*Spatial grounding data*
============

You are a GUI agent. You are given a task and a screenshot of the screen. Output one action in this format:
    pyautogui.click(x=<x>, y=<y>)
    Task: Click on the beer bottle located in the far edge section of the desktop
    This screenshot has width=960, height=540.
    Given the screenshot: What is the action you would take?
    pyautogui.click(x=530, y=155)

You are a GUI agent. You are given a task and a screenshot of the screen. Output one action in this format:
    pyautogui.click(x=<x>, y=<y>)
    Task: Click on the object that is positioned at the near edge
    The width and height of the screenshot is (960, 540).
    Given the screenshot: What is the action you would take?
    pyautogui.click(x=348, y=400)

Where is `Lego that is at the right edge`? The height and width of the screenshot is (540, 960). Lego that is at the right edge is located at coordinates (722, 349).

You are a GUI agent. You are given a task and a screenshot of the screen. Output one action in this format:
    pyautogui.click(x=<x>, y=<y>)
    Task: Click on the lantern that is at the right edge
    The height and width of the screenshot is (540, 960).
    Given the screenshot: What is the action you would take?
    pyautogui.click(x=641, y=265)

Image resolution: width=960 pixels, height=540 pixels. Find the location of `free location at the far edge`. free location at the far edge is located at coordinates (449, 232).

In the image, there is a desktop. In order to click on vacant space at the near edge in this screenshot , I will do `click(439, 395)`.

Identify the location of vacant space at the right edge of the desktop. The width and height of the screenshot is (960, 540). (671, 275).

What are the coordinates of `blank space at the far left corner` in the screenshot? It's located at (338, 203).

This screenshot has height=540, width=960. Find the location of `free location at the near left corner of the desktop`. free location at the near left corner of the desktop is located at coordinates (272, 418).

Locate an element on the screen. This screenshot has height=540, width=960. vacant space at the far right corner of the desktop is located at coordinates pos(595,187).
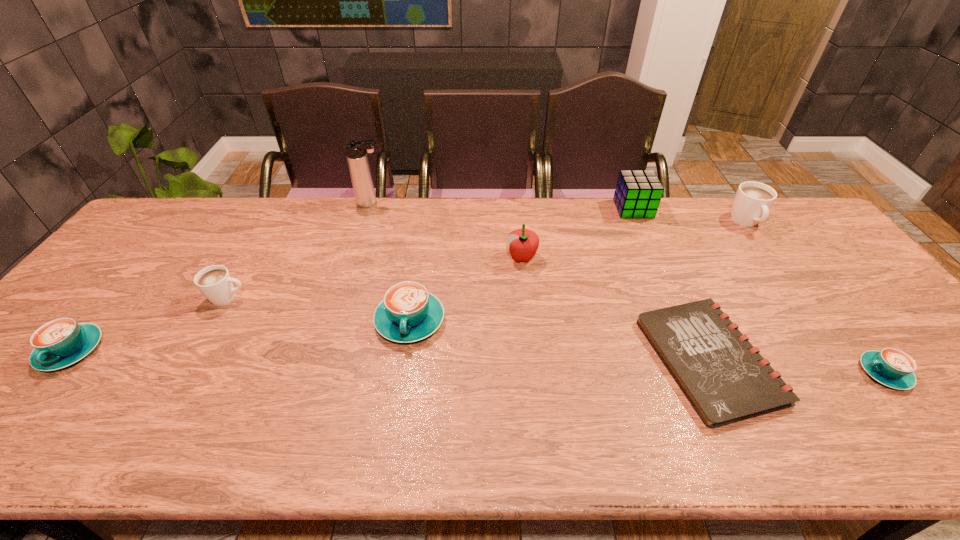
I want to click on object at the near edge, so click(724, 377).

Find the location of `object present at the left edge`. object present at the left edge is located at coordinates (62, 342).

Where is `object located in the far right corner section of the desktop`? object located in the far right corner section of the desktop is located at coordinates (751, 205).

At what (x,y) coordinates should I click in order to perform the action: click on free space at the far edge of the desktop. Please return your answer as a coordinate pair (x, y). The image size is (960, 540). Looking at the image, I should click on (417, 202).

Locate an element on the screen. Image resolution: width=960 pixels, height=540 pixels. vacant space at the near edge of the desktop is located at coordinates (267, 417).

I want to click on vacant space at the left edge of the desktop, so click(x=136, y=251).

Where is `free space at the right edge of the desktop`? The height and width of the screenshot is (540, 960). free space at the right edge of the desktop is located at coordinates (810, 254).

In the image, there is a desktop. Identify the location of vacant area at the far left corner. (181, 212).

Identify the location of free space at the near left corner of the desktop. (34, 436).

Identify the location of vacant space in between the sixth object from right to left and the cube. (521, 265).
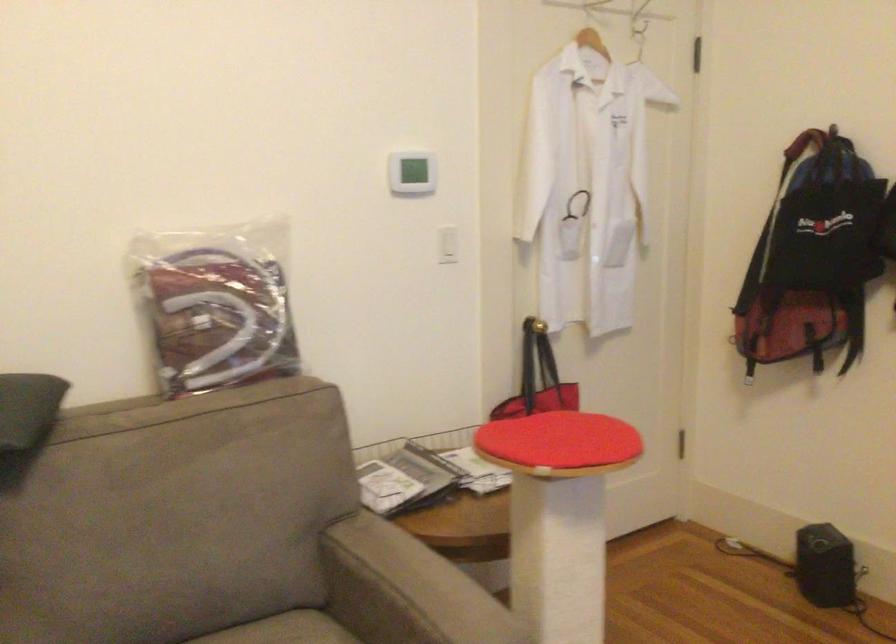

============

*WHAT IS EXPECTED*
In the rows from the beginning through the line containing "What are the", swap "lantern" for "lamp" and reproduce those lines with nothing else altered.

*WRITTEN REPLY*
You are a GUI agent. You are given a task and a screenshot of the screen. Output one action in this format:
    pyautogui.click(x=<x>, y=<y>)
    Task: Click on the beer bottle located in the far edge section of the desktop
    This screenshot has width=960, height=540.
    Given the screenshot: What is the action you would take?
    pyautogui.click(x=530, y=155)

You are a GUI agent. You are given a task and a screenshot of the screen. Output one action in this format:
    pyautogui.click(x=<x>, y=<y>)
    Task: Click on the object that is positioned at the near edge
    The width and height of the screenshot is (960, 540).
    Given the screenshot: What is the action you would take?
    pyautogui.click(x=348, y=400)

Where is `Lego that is at the right edge`? The height and width of the screenshot is (540, 960). Lego that is at the right edge is located at coordinates (722, 349).

You are a GUI agent. You are given a task and a screenshot of the screen. Output one action in this format:
    pyautogui.click(x=<x>, y=<y>)
    Task: Click on the lamp that is at the right edge
    The height and width of the screenshot is (540, 960).
    Given the screenshot: What is the action you would take?
    pyautogui.click(x=641, y=265)

Image resolution: width=960 pixels, height=540 pixels. Find the location of `free location at the far edge`. free location at the far edge is located at coordinates (449, 232).

In the image, there is a desktop. In order to click on vacant space at the near edge in this screenshot , I will do `click(439, 395)`.

Identify the location of vacant space at the right edge of the desktop. The width and height of the screenshot is (960, 540). (671, 275).

What are the coordinates of `blank space at the far left corner` in the screenshot? It's located at (338, 203).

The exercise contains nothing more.